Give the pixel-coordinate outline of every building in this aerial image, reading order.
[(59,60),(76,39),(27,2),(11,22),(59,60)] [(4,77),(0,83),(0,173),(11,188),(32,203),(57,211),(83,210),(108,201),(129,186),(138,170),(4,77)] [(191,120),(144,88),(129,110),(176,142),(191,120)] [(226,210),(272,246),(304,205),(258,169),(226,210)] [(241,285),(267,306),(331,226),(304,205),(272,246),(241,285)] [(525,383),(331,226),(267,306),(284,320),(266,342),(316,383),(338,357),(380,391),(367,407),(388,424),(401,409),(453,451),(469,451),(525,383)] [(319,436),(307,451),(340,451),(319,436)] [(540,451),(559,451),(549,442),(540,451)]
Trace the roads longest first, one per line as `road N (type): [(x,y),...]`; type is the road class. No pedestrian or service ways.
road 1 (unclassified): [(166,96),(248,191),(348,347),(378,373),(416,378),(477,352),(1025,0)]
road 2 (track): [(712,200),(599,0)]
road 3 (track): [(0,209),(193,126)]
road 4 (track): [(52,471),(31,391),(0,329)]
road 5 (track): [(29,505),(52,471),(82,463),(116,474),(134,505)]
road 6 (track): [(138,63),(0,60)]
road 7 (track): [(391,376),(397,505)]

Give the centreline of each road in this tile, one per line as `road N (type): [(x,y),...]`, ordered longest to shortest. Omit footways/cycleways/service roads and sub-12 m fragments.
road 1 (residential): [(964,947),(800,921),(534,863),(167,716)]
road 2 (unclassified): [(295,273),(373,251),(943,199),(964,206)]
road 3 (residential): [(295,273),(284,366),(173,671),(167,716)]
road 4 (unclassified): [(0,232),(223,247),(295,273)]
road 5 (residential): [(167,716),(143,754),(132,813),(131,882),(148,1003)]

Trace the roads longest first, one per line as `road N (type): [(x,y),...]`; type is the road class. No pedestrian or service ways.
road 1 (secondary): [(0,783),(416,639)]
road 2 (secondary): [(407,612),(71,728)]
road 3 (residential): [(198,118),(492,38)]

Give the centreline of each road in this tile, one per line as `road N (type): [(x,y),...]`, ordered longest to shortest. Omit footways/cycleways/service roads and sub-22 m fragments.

+-------+

### TO DO
Set all of the material down once more, unchanged.

### EXERCISE RESPONSE
Give the pixel-coordinate outline of every building in this aerial image, reading order.
[(59,60),(76,39),(27,2),(11,22),(59,60)] [(4,77),(0,83),(0,173),(11,188),(32,203),(57,211),(83,210),(108,201),(129,186),(138,170),(4,77)] [(191,120),(144,88),(129,110),(176,142),(191,120)] [(226,210),(272,246),(304,205),(258,169),(226,210)] [(241,285),(267,306),(331,226),(304,205),(272,246),(241,285)] [(525,383),(331,226),(267,306),(284,320),(266,342),(316,383),(338,357),(380,391),(367,407),(388,424),(401,409),(453,451),(469,451),(525,383)] [(319,436),(307,451),(340,451),(319,436)] [(540,451),(559,451),(549,442),(540,451)]
Trace the roads longest first, one per line as `road N (type): [(x,y),...]`; type is the road class. No pedestrian or service ways.
road 1 (unclassified): [(166,96),(248,191),(348,347),(378,373),(416,378),(477,352),(1025,0)]
road 2 (track): [(712,200),(599,0)]
road 3 (track): [(0,209),(193,126)]
road 4 (track): [(52,471),(31,391),(0,329)]
road 5 (track): [(29,505),(52,471),(82,463),(116,474),(134,505)]
road 6 (track): [(138,63),(0,60)]
road 7 (track): [(391,376),(397,505)]

Give the centreline of each road in this tile, one per line as `road N (type): [(x,y),...]`, ordered longest to shortest. Omit footways/cycleways/service roads and sub-12 m fragments.
road 1 (residential): [(964,947),(800,921),(534,863),(167,716)]
road 2 (unclassified): [(295,273),(373,251),(943,199),(964,206)]
road 3 (residential): [(295,273),(284,366),(173,671),(167,716)]
road 4 (unclassified): [(0,232),(223,247),(295,273)]
road 5 (residential): [(167,716),(143,754),(132,813),(131,882),(148,1003)]

Trace the roads longest first, one per line as `road N (type): [(x,y),...]`; type is the road class. No pedestrian or service ways.
road 1 (secondary): [(0,783),(416,639)]
road 2 (secondary): [(407,612),(71,728)]
road 3 (residential): [(198,118),(492,38)]

Give the centreline of each road in this tile, one per line as `road N (type): [(x,y),...]`, ordered longest to shortest. Omit footways/cycleways/service roads and sub-22 m fragments.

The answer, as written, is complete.